◆ **Activity**:
Beneath this task are records; print exactly the stretch of them from the line with "in_second: [464, 171]" through the line with "in_second: [319, 332]", both ends included.

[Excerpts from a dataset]

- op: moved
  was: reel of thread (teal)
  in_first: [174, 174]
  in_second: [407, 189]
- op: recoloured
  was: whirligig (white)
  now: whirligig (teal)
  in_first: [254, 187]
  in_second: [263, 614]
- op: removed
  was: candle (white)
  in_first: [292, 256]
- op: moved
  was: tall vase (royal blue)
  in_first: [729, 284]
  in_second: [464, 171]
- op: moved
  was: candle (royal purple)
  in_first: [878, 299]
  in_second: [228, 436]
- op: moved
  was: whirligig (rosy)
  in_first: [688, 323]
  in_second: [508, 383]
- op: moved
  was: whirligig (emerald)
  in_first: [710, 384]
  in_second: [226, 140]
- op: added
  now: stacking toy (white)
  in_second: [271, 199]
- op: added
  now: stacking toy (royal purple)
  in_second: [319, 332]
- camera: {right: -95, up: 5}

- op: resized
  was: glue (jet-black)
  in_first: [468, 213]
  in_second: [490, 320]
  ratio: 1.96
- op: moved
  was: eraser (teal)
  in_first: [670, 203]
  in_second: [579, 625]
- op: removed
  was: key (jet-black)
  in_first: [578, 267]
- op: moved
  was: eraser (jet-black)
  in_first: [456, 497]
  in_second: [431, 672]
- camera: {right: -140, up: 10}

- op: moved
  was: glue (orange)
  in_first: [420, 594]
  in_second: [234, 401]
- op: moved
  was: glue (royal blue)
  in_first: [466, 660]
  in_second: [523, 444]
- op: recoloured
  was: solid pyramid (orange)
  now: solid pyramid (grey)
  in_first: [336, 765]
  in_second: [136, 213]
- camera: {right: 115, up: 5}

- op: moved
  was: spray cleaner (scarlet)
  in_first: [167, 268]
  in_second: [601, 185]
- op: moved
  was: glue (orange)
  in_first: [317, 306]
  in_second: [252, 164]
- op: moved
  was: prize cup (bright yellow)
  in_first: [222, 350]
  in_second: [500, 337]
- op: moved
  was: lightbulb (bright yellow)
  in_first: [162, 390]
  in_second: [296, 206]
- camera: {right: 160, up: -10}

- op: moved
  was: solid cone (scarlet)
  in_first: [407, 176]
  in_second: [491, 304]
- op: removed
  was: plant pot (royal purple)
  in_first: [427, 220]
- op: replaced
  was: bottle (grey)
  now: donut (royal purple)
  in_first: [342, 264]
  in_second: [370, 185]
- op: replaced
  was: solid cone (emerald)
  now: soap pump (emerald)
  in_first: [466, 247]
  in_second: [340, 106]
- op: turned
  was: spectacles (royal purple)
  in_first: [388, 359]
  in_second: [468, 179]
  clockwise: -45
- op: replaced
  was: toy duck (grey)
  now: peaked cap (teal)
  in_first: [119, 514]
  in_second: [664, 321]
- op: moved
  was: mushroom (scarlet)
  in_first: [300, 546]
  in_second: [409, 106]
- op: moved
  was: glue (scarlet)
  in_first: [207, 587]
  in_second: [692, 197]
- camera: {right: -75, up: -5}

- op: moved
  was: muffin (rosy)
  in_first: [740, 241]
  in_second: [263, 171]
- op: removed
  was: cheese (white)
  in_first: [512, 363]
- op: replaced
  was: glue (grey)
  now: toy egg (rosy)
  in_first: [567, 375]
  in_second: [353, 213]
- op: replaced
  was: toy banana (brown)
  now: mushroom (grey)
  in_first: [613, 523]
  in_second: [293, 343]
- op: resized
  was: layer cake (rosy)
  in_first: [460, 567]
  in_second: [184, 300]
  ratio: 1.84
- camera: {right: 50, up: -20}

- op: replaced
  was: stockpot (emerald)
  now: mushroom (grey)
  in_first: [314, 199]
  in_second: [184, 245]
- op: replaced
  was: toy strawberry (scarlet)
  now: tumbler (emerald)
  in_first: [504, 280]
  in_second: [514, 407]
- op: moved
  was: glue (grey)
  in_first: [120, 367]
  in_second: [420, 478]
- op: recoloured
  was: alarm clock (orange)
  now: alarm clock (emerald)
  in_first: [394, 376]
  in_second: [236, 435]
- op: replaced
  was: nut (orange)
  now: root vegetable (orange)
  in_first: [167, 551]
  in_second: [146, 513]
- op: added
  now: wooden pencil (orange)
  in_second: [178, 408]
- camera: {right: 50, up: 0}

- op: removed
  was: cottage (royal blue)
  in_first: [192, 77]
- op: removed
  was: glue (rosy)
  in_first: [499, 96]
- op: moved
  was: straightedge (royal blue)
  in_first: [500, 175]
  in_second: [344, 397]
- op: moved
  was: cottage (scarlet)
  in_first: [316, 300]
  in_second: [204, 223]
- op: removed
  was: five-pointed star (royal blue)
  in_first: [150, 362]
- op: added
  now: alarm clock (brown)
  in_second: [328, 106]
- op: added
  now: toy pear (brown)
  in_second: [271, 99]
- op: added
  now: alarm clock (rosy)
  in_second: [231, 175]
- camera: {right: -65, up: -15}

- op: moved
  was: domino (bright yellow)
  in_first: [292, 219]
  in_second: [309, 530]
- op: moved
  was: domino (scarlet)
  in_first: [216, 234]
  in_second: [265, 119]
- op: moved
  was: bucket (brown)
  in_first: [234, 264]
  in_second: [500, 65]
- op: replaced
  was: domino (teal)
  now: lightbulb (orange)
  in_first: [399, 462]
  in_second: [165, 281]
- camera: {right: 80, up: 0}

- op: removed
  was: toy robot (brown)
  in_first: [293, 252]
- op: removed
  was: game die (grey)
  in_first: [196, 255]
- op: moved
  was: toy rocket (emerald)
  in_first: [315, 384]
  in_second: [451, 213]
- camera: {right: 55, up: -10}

◆ **Exercise solution**:
  in_second: [464, 171]
- op: moved
  was: candle (royal purple)
  in_first: [878, 299]
  in_second: [228, 436]
- op: moved
  was: whirligig (rosy)
  in_first: [688, 323]
  in_second: [508, 383]
- op: moved
  was: whirligig (emerald)
  in_first: [710, 384]
  in_second: [226, 140]
- op: added
  now: stacking toy (white)
  in_second: [271, 199]
- op: added
  now: stacking toy (royal purple)
  in_second: [319, 332]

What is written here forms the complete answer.